= Beginning of Section =

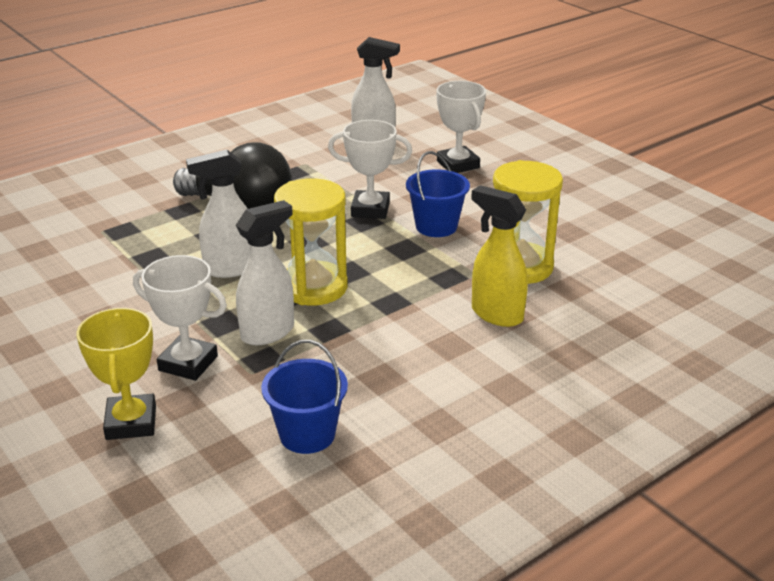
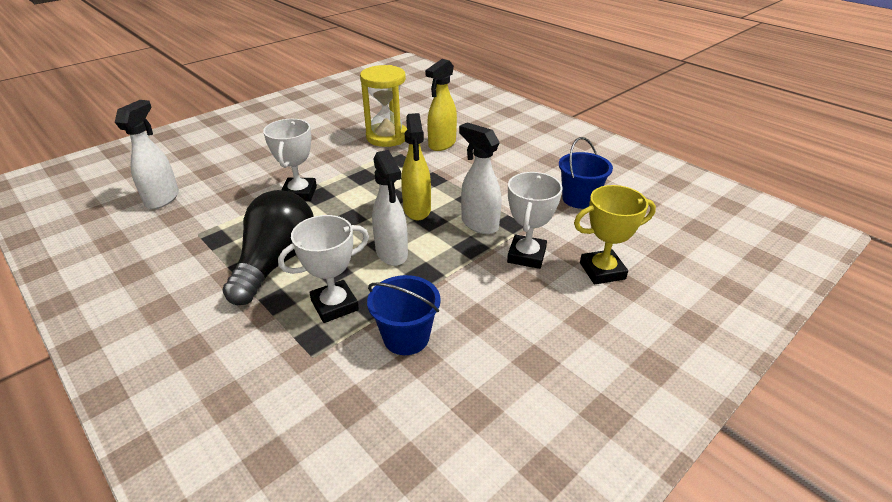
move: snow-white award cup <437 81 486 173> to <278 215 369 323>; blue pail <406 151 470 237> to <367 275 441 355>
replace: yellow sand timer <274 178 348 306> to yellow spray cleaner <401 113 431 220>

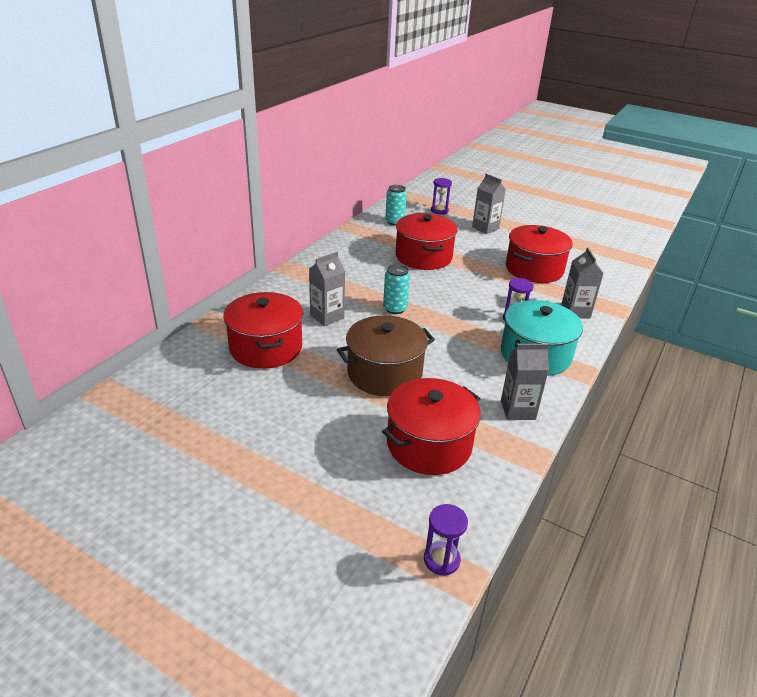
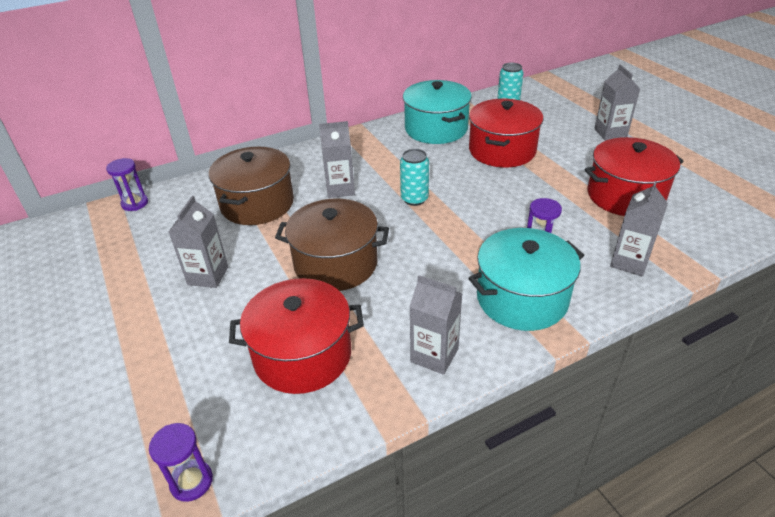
insert: gray carton <169 196 228 288>; teal cooking pot <403 80 472 144>
move: purple sand timer <431 178 452 215> to <106 158 148 211>
recolor: red cooking pot <223 292 303 369> to russet cooking pot <209 147 294 225>

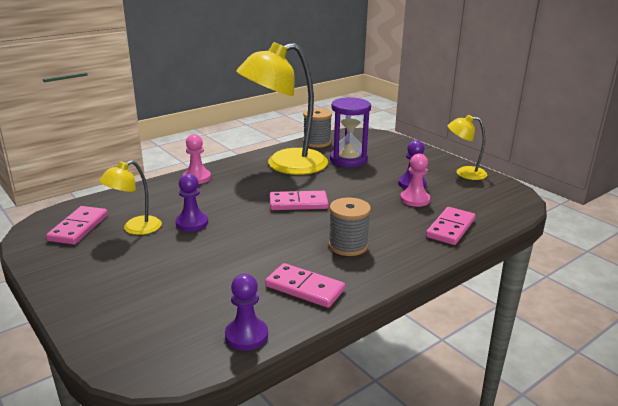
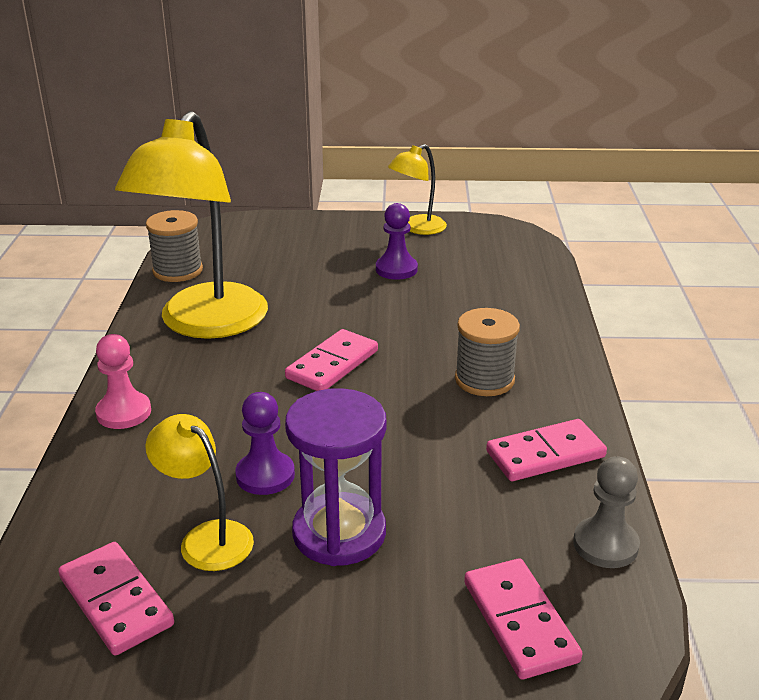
delete: pink chess pawn <400 153 430 207>
move: purple sand timer <330 97 371 167> to <285 388 387 566>; pink domino tile <426 207 475 245> to <464 558 583 680>
recolor: purple chess pawn <225 274 268 351> to gray chess pawn <573 456 640 568>
rotate: yellow reading lamp <99 160 162 235> = <145 414 254 571> 135 degrees clockwise

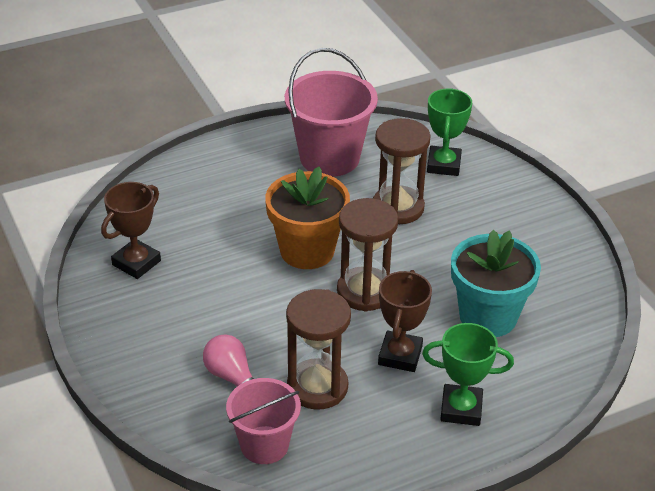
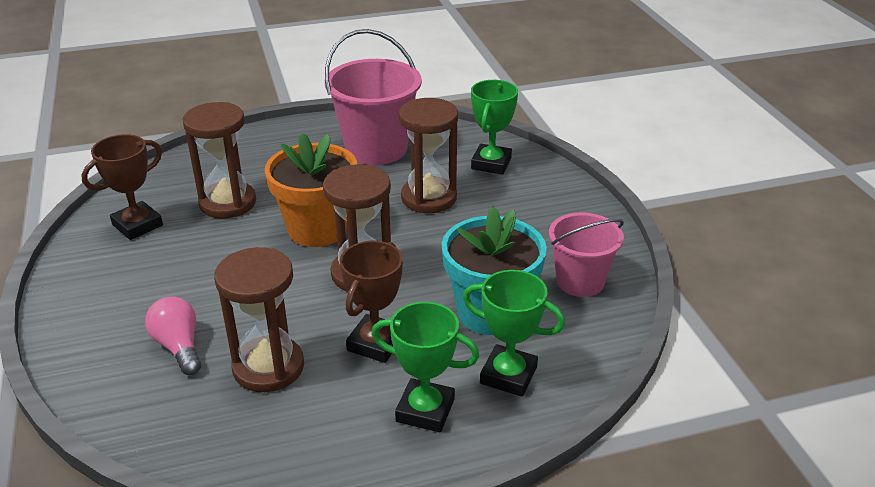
insert: russet sand timer <183 102 256 218>; green award cup <463 270 565 397>
move: pink pail <226 378 301 464> to <549 212 624 297>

= End of Section =

→ Instructions for the task
Quote the material in full and exactly; do not carry over its pictures.

→ Answer space
move: snow-white award cup <437 81 486 173> to <278 215 369 323>; blue pail <406 151 470 237> to <367 275 441 355>
replace: yellow sand timer <274 178 348 306> to yellow spray cleaner <401 113 431 220>

insert: gray carton <169 196 228 288>; teal cooking pot <403 80 472 144>
move: purple sand timer <431 178 452 215> to <106 158 148 211>
recolor: red cooking pot <223 292 303 369> to russet cooking pot <209 147 294 225>

delete: pink chess pawn <400 153 430 207>
move: purple sand timer <330 97 371 167> to <285 388 387 566>; pink domino tile <426 207 475 245> to <464 558 583 680>
recolor: purple chess pawn <225 274 268 351> to gray chess pawn <573 456 640 568>
rotate: yellow reading lamp <99 160 162 235> = <145 414 254 571> 135 degrees clockwise

insert: russet sand timer <183 102 256 218>; green award cup <463 270 565 397>
move: pink pail <226 378 301 464> to <549 212 624 297>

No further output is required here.